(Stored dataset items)
-- Opening Marker --

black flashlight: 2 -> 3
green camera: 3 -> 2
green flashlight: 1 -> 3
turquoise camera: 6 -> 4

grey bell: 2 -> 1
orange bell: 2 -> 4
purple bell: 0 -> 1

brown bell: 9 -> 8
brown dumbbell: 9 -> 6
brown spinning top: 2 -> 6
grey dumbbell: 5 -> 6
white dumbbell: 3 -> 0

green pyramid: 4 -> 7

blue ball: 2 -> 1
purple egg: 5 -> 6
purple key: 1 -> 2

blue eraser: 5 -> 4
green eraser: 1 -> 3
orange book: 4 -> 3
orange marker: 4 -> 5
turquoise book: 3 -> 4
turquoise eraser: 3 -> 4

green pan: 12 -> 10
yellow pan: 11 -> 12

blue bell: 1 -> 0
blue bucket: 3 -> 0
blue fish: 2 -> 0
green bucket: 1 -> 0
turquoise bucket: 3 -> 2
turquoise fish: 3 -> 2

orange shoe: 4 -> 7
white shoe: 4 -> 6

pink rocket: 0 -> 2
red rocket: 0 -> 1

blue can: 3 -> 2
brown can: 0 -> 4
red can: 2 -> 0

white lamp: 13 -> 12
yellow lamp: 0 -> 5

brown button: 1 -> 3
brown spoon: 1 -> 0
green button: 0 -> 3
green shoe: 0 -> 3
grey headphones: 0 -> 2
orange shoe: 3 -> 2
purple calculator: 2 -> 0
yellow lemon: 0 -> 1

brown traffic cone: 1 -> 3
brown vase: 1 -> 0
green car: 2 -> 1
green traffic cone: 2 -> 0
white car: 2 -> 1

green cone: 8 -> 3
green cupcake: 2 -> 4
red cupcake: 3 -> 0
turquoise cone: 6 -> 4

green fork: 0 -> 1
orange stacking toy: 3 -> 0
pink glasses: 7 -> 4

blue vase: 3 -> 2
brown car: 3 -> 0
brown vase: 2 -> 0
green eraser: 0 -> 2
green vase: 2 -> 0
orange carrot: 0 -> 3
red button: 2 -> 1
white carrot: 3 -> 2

-- Closing Marker --

About this task:
Where in the records above does the word "cone" appear? Copy each line that holds it.

Answer to this task:
brown traffic cone: 1 -> 3
green traffic cone: 2 -> 0
green cone: 8 -> 3
turquoise cone: 6 -> 4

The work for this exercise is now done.